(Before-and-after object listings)
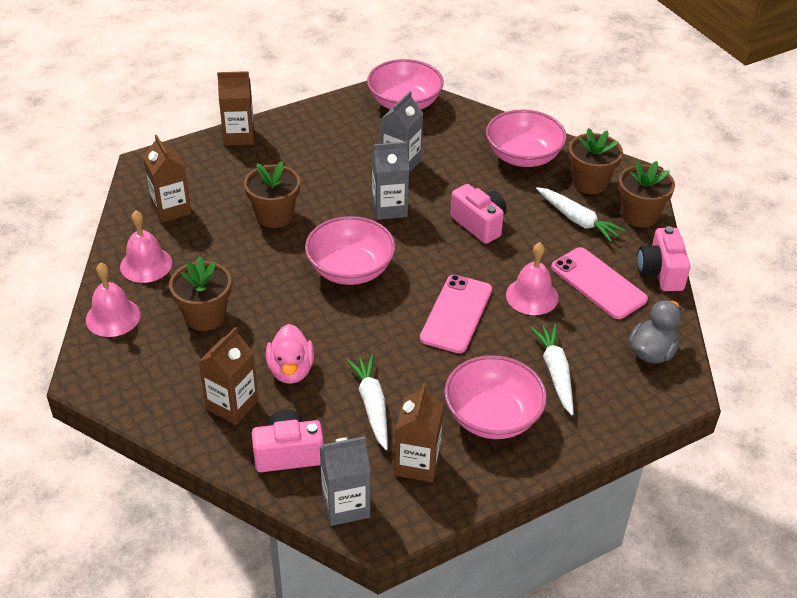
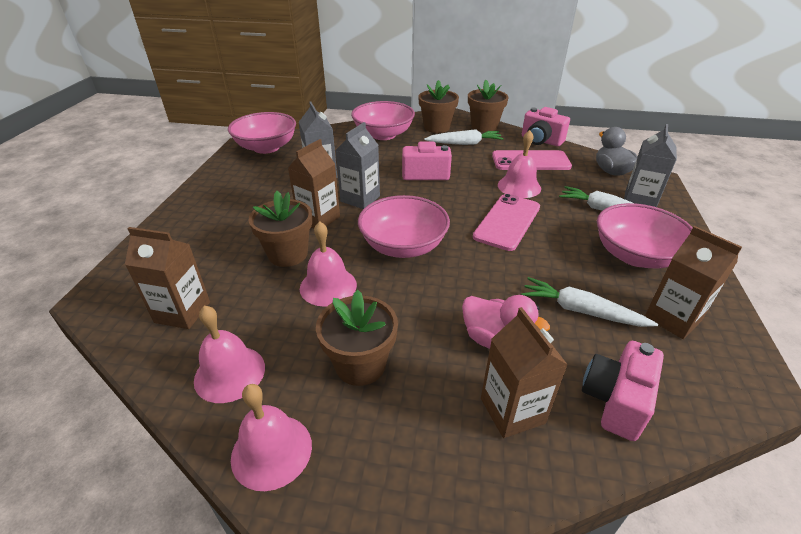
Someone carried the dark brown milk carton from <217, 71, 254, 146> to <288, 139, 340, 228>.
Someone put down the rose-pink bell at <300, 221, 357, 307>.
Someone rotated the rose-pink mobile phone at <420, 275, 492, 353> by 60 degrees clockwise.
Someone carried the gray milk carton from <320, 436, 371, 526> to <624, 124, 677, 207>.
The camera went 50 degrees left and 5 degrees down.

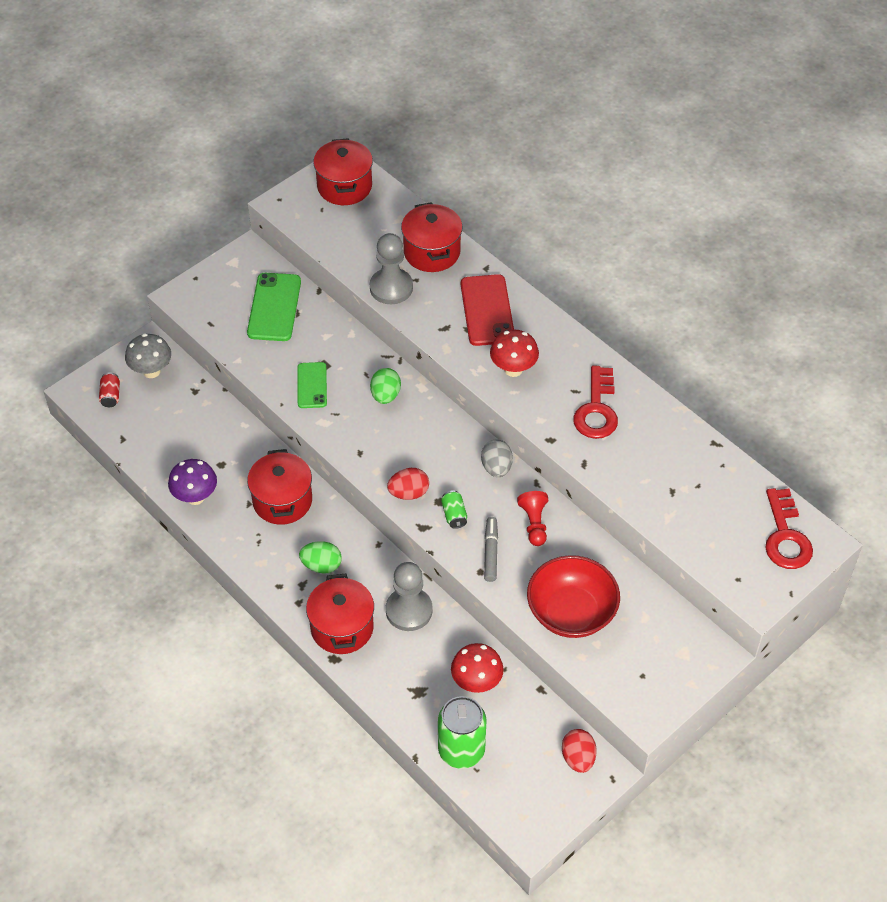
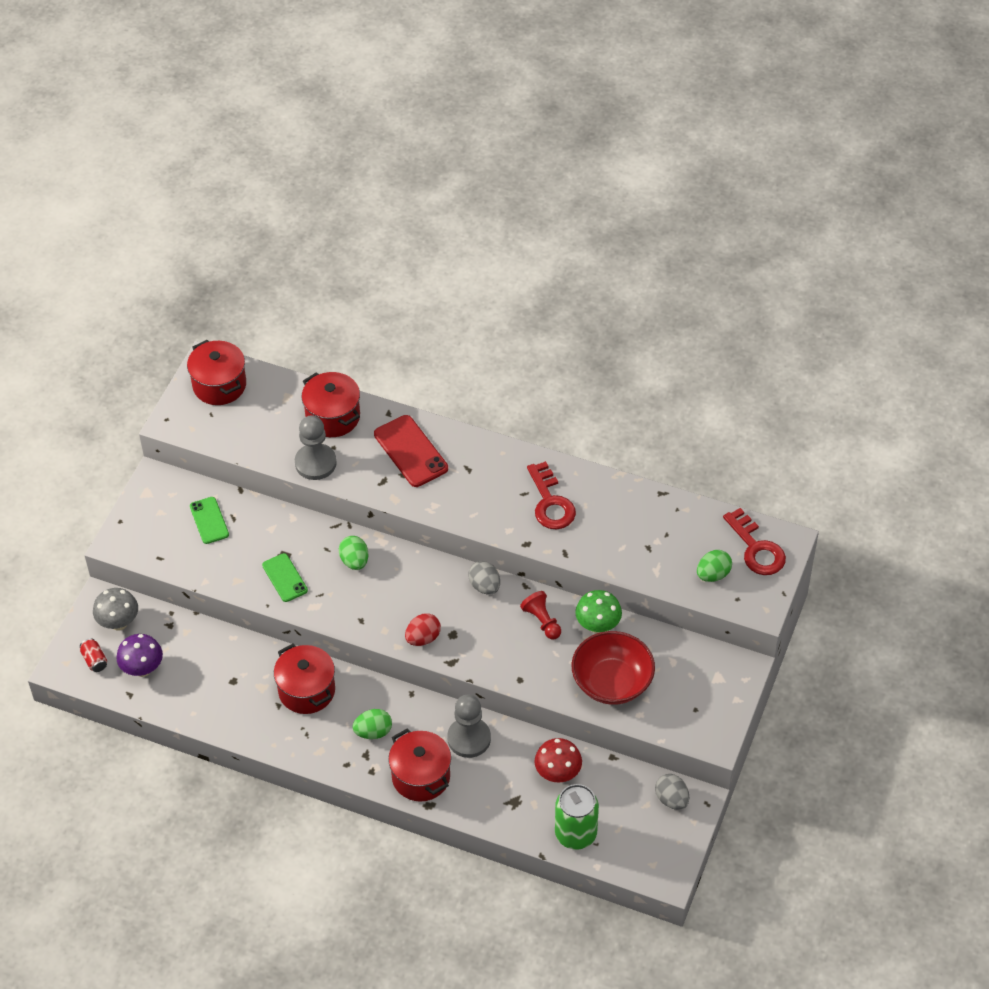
Someone carried the purple fungus from <168, 459, 217, 505> to <116, 634, 163, 677>.
Someone scaled the green mobile phone at <247, 273, 301, 341> by 0.63.
Someone put down the green fungus at <575, 590, 622, 634>.
Someone repainted the scarlet egg shape at <562, 729, 596, 773>, which became the gray egg shape at <655, 774, 689, 810>.
Someone put down the green egg shape at <697, 550, 732, 582>.
Someone took away the green can at <441, 490, 467, 529>.
Someone took away the gray marker at <484, 517, 498, 582>.
Someone took away the scarlet fungus at <490, 330, 539, 377>.
The camera went 25 degrees left and 0 degrees up.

What needs to be done -
Make an exact copy of the data, leaving its pictures out.

Response area -
Someone carried the dark brown milk carton from <217, 71, 254, 146> to <288, 139, 340, 228>.
Someone put down the rose-pink bell at <300, 221, 357, 307>.
Someone rotated the rose-pink mobile phone at <420, 275, 492, 353> by 60 degrees clockwise.
Someone carried the gray milk carton from <320, 436, 371, 526> to <624, 124, 677, 207>.
The camera went 50 degrees left and 5 degrees down.

Someone carried the purple fungus from <168, 459, 217, 505> to <116, 634, 163, 677>.
Someone scaled the green mobile phone at <247, 273, 301, 341> by 0.63.
Someone put down the green fungus at <575, 590, 622, 634>.
Someone repainted the scarlet egg shape at <562, 729, 596, 773>, which became the gray egg shape at <655, 774, 689, 810>.
Someone put down the green egg shape at <697, 550, 732, 582>.
Someone took away the green can at <441, 490, 467, 529>.
Someone took away the gray marker at <484, 517, 498, 582>.
Someone took away the scarlet fungus at <490, 330, 539, 377>.
The camera went 25 degrees left and 0 degrees up.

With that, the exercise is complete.